[[ Source material, beginning ]]

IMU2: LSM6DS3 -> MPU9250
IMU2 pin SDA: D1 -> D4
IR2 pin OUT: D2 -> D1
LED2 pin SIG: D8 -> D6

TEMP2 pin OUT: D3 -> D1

[[ Source material, end ]]

> _Goal of the exercise_: Retype the entire listing exactly.

> _Answer to this task_:
IMU2: LSM6DS3 -> MPU9250
IMU2 pin SDA: D1 -> D4
IR2 pin OUT: D2 -> D1
LED2 pin SIG: D8 -> D6

TEMP2 pin OUT: D3 -> D1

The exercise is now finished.